START Data section

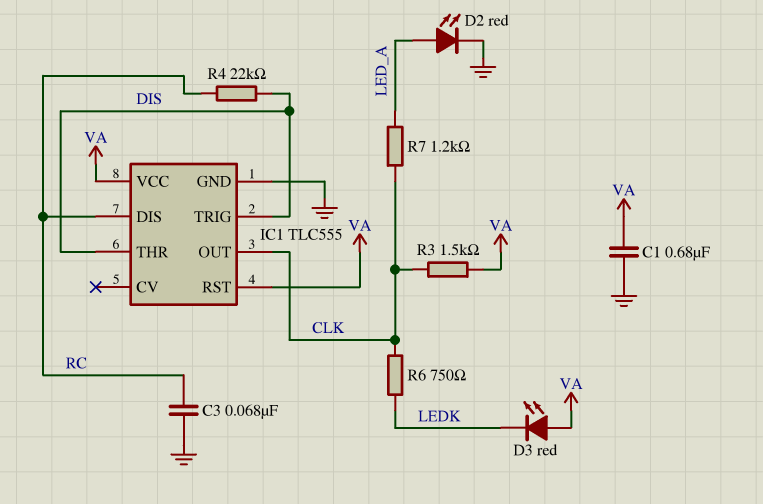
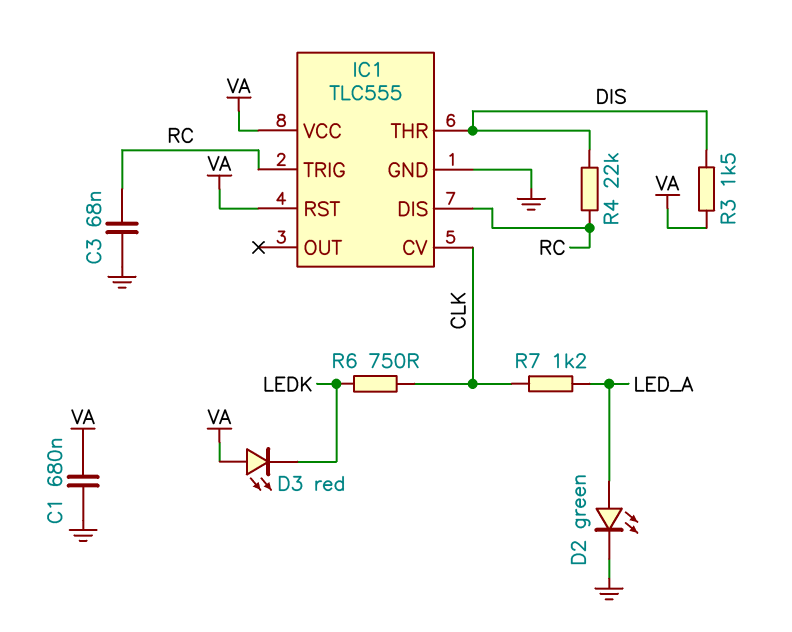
D2: LED red (A LED_A, K GND) -> LED green (A LED_A, K GND)
IC1 pin CV: none -> CLK
IC1 pin OUT: CLK -> none
IC1 pin TRIG: DIS -> RC
R3: 1.5k (CLK, VA) -> 1.5k (DIS, VA)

END Data section

__What is expected__
Copy each entry exactly as written. Images should not appear in the copy.

__Expected output__
D2: LED red (A LED_A, K GND) -> LED green (A LED_A, K GND)
IC1 pin CV: none -> CLK
IC1 pin OUT: CLK -> none
IC1 pin TRIG: DIS -> RC
R3: 1.5k (CLK, VA) -> 1.5k (DIS, VA)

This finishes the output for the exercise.